* **JOB ITEM**:
Range to copy from the entries below: the line containing "building: none -> [77,230,136,302]" through the line containing "building: none -> [115,200,260,307]", inclusive. Retype only those lines, exactly, without any images.

* **DATASET CONTENT**:
----------------
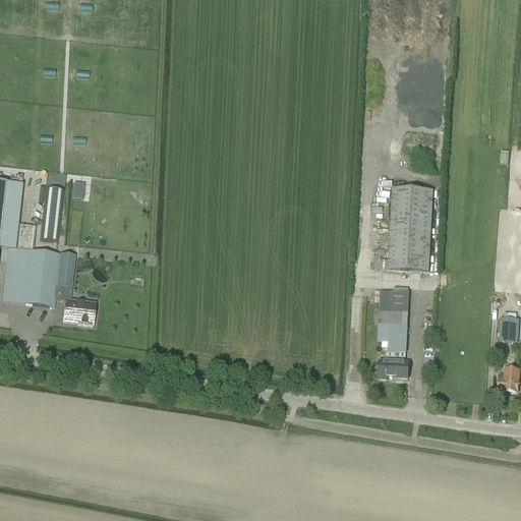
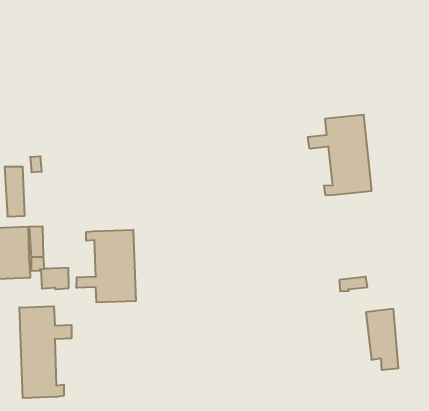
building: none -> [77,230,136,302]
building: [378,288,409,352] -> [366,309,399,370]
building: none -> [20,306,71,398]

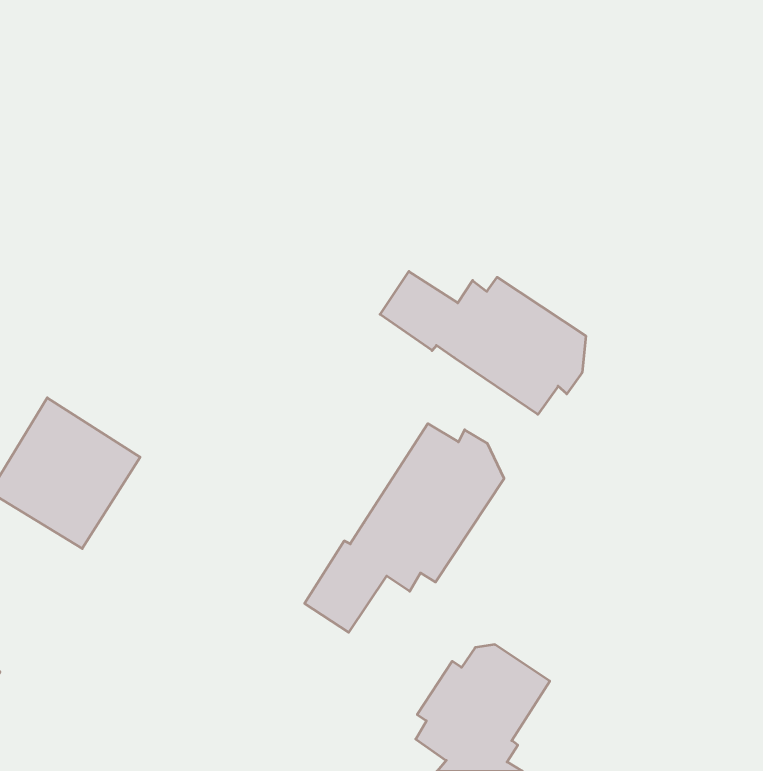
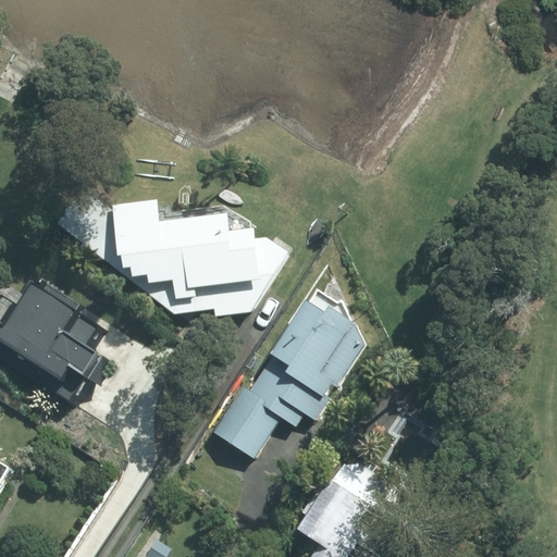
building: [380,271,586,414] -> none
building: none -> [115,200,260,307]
----------------
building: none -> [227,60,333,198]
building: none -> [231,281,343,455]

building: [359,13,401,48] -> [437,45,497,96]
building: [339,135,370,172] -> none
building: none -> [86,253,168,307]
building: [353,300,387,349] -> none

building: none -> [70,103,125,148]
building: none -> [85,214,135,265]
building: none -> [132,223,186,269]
----------------
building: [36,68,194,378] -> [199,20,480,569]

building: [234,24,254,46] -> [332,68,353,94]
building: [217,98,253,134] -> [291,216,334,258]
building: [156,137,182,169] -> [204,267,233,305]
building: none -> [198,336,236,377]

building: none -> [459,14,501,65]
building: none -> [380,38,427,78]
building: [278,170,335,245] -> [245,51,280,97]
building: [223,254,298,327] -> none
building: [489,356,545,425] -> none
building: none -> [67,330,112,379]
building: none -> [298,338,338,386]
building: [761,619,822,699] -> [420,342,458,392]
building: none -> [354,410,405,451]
----------------
* **PROBLEM SOLUTION**:
building: none -> [77,230,136,302]
building: [378,288,409,352] -> [366,309,399,370]
building: none -> [20,306,71,398]

building: [380,271,586,414] -> none
building: none -> [115,200,260,307]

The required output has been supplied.